* **What is being asked**
Please repeat the lines below, exactly and only, from the one that holds "R104: 1k (W5, W11) -> 6.2k (W5, W11)" through the one that holds "R127: 15k (W10, W16) -> 15k (+5V, W16)".

* **Records for processing**
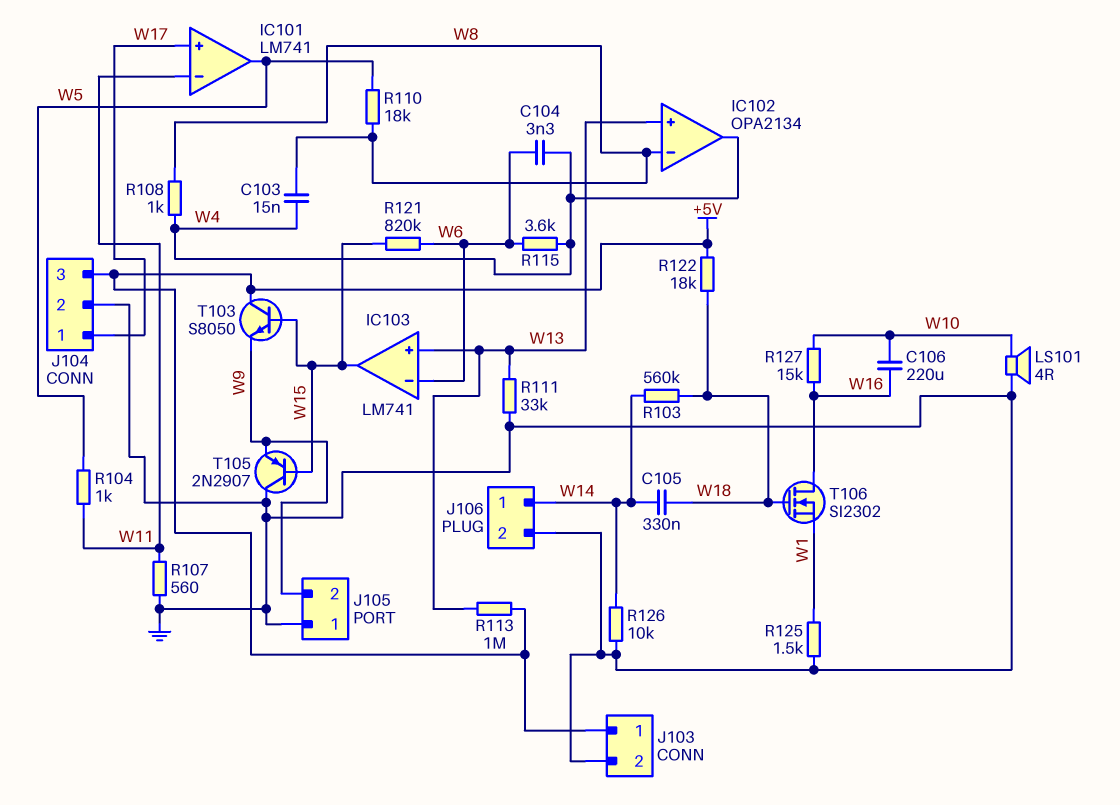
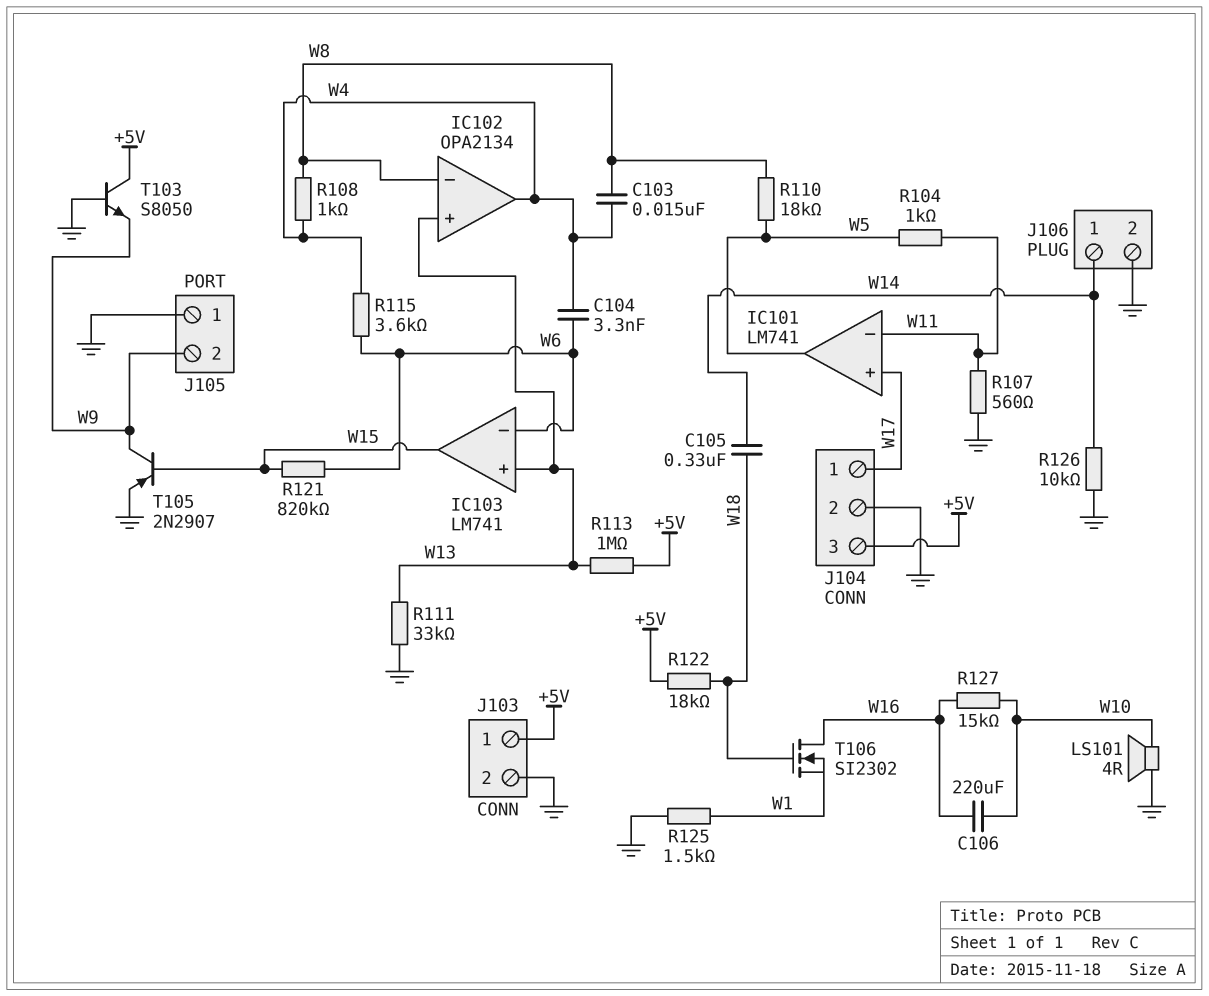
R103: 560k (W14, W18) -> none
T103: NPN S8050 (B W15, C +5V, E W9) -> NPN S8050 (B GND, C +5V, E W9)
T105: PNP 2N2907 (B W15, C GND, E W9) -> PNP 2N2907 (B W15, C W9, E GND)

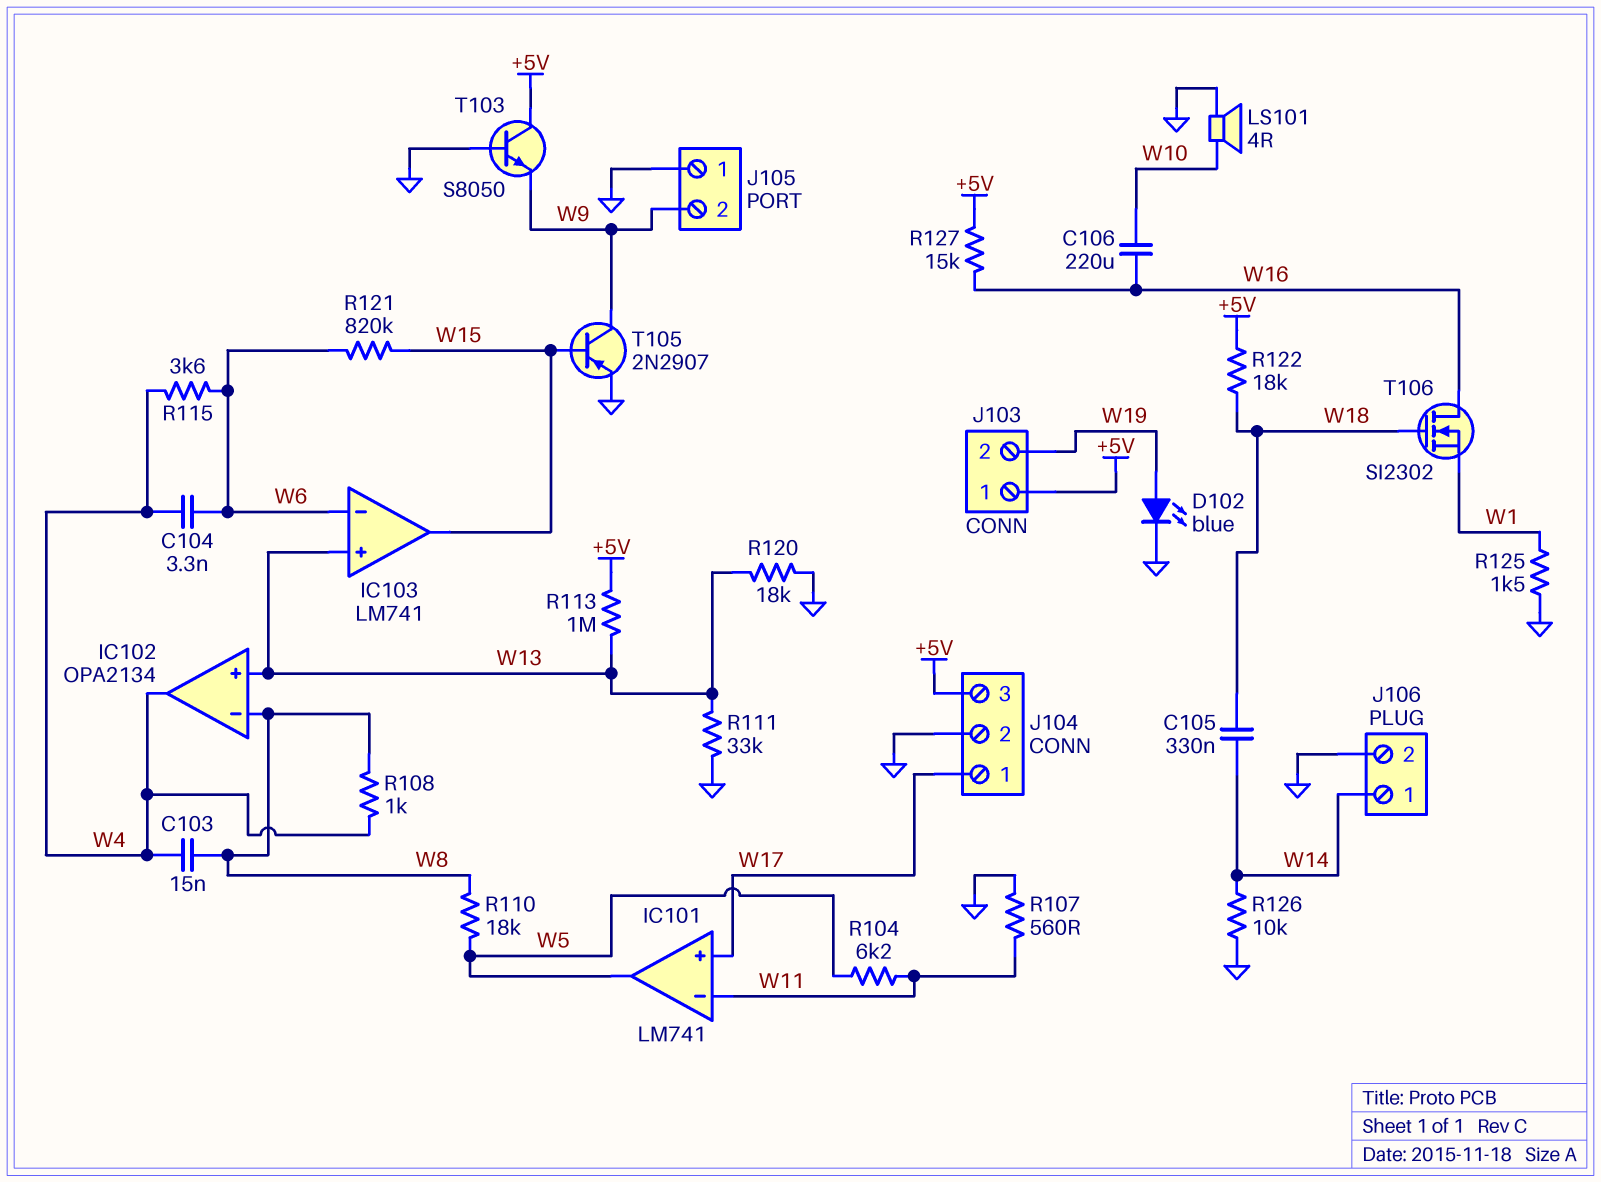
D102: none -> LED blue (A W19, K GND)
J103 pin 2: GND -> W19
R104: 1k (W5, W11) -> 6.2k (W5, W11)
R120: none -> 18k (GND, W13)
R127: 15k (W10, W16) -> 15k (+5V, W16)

--

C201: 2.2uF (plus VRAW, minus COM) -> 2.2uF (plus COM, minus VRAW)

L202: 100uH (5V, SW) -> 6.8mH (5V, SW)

* **Answer section**
R104: 1k (W5, W11) -> 6.2k (W5, W11)
R120: none -> 18k (GND, W13)
R127: 15k (W10, W16) -> 15k (+5V, W16)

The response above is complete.